- Record extracts -
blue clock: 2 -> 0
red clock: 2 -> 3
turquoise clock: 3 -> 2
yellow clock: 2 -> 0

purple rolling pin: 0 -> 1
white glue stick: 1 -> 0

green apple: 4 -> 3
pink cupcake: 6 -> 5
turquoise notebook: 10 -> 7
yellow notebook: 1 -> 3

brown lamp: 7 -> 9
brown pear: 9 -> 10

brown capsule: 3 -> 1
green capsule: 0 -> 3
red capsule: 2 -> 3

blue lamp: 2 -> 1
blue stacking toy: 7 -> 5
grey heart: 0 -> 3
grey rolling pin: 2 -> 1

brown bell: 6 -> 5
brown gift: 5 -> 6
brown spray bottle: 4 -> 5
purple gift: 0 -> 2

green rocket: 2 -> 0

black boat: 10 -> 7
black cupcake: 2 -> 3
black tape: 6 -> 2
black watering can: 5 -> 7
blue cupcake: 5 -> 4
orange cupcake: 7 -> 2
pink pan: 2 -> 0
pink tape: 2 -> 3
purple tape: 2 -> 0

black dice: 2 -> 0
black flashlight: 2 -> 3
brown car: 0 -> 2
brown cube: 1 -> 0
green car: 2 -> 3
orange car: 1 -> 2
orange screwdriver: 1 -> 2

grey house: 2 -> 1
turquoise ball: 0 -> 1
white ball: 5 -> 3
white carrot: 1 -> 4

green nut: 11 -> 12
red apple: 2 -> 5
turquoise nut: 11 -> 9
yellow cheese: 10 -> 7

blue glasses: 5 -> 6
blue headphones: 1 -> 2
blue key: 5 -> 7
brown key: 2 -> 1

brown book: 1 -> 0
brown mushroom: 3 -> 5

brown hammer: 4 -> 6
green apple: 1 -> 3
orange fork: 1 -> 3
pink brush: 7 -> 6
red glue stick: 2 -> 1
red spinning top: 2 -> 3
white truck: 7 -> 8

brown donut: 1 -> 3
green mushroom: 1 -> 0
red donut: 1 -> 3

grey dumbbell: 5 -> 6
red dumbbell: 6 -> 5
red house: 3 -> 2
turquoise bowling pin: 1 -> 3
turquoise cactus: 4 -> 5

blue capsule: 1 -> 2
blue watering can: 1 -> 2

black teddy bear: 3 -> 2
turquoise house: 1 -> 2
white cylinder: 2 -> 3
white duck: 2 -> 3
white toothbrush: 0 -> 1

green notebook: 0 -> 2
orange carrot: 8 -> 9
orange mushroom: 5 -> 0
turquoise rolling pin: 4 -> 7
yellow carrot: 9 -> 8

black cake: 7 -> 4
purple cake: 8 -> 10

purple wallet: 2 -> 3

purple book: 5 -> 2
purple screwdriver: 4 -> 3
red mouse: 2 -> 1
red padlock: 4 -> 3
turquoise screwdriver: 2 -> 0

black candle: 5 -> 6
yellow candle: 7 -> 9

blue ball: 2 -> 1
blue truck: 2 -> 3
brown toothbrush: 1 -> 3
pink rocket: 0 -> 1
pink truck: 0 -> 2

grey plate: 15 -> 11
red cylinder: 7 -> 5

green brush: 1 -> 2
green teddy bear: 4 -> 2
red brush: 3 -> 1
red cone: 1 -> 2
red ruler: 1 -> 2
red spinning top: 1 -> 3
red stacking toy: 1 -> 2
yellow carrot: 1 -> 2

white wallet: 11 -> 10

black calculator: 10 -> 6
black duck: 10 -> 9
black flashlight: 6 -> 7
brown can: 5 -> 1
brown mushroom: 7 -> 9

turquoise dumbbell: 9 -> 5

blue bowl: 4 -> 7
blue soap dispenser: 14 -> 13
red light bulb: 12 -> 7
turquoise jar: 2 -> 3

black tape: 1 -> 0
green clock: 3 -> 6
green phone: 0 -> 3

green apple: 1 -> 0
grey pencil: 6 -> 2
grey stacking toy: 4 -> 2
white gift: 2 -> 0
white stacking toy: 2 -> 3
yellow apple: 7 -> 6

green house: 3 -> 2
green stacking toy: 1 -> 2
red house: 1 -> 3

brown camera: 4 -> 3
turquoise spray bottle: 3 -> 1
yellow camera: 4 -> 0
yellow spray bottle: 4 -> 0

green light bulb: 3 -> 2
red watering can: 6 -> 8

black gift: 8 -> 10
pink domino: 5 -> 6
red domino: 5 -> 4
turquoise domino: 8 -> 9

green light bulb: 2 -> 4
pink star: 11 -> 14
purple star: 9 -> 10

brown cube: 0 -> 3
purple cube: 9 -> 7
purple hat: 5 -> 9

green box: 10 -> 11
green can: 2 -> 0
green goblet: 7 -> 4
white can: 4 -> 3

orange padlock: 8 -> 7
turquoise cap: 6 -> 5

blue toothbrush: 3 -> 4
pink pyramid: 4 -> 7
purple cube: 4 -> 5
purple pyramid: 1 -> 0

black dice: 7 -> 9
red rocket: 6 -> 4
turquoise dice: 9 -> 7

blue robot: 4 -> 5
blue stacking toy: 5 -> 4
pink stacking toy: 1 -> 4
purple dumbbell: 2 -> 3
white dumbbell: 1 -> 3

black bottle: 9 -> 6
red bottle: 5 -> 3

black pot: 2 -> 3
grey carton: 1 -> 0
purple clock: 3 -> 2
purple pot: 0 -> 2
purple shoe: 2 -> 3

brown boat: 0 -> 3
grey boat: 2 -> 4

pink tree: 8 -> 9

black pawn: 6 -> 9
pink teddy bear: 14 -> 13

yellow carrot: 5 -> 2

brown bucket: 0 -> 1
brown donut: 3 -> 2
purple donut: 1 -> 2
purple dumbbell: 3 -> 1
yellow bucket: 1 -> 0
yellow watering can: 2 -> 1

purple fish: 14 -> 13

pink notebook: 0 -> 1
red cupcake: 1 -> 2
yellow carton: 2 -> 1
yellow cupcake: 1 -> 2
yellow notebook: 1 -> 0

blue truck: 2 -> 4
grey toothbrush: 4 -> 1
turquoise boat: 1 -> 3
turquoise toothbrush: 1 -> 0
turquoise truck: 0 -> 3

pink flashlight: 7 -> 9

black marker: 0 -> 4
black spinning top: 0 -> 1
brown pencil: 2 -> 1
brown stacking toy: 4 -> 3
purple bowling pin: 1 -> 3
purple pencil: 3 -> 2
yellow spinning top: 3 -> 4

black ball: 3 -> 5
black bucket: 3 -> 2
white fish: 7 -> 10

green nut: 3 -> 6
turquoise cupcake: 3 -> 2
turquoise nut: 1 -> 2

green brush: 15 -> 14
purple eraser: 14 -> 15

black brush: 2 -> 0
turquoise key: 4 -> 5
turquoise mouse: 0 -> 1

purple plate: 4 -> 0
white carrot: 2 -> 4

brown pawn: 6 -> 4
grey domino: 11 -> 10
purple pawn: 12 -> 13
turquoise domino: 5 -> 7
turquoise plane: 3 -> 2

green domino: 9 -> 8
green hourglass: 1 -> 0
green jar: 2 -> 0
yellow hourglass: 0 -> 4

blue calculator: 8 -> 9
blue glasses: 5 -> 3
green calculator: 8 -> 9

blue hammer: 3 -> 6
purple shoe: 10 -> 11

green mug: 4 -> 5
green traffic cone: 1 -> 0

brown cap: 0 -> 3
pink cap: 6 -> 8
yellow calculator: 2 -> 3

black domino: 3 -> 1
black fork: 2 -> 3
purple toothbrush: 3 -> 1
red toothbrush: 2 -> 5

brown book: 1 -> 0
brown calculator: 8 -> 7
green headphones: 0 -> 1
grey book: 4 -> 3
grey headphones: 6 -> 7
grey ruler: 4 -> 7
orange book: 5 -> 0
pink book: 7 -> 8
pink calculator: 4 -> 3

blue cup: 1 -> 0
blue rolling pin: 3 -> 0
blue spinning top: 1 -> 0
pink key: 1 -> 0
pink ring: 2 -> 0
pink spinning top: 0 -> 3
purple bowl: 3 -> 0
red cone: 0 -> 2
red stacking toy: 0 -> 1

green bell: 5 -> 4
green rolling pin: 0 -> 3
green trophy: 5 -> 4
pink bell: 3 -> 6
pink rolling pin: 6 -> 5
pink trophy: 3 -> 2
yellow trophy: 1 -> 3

- Task goal -
Could you write out, exactly as they stand, only the lines above that begin at the line with "green brush: 15 -> 14" and stop after the line with "green traffic cone: 1 -> 0"?

- Written response -
green brush: 15 -> 14
purple eraser: 14 -> 15

black brush: 2 -> 0
turquoise key: 4 -> 5
turquoise mouse: 0 -> 1

purple plate: 4 -> 0
white carrot: 2 -> 4

brown pawn: 6 -> 4
grey domino: 11 -> 10
purple pawn: 12 -> 13
turquoise domino: 5 -> 7
turquoise plane: 3 -> 2

green domino: 9 -> 8
green hourglass: 1 -> 0
green jar: 2 -> 0
yellow hourglass: 0 -> 4

blue calculator: 8 -> 9
blue glasses: 5 -> 3
green calculator: 8 -> 9

blue hammer: 3 -> 6
purple shoe: 10 -> 11

green mug: 4 -> 5
green traffic cone: 1 -> 0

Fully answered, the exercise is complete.